## TASK BRIEF
Copy each line of the entries that contains the word "before".

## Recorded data
◇ ◇ ◇

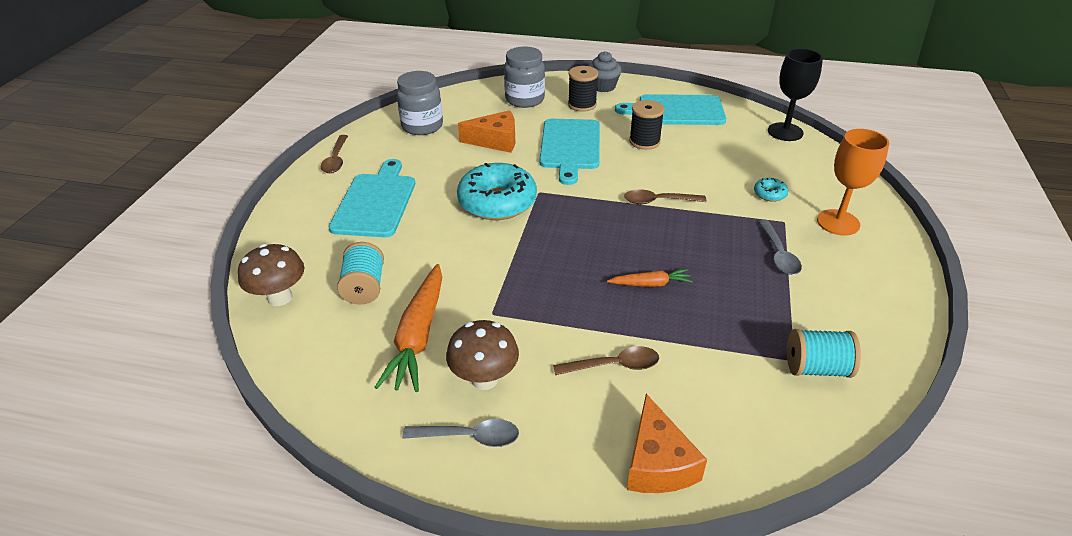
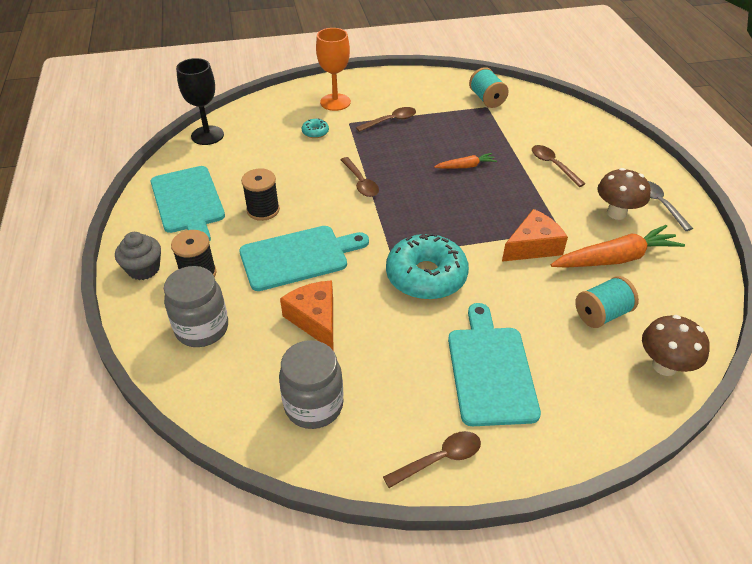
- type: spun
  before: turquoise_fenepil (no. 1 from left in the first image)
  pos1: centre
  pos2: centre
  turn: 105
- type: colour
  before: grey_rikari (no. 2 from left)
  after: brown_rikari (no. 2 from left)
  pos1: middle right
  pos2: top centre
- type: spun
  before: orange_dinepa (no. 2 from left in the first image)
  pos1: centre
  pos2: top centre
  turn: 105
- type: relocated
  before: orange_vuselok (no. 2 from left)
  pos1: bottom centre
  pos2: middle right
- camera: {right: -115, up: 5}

◇ ◇ ◇

## YOUR RESPONSE
  before: turquoise_fenepil (no. 1 from left in the first image)
  before: grey_rikari (no. 2 from left)
  before: orange_dinepa (no. 2 from left in the first image)
  before: orange_vuselok (no. 2 from left)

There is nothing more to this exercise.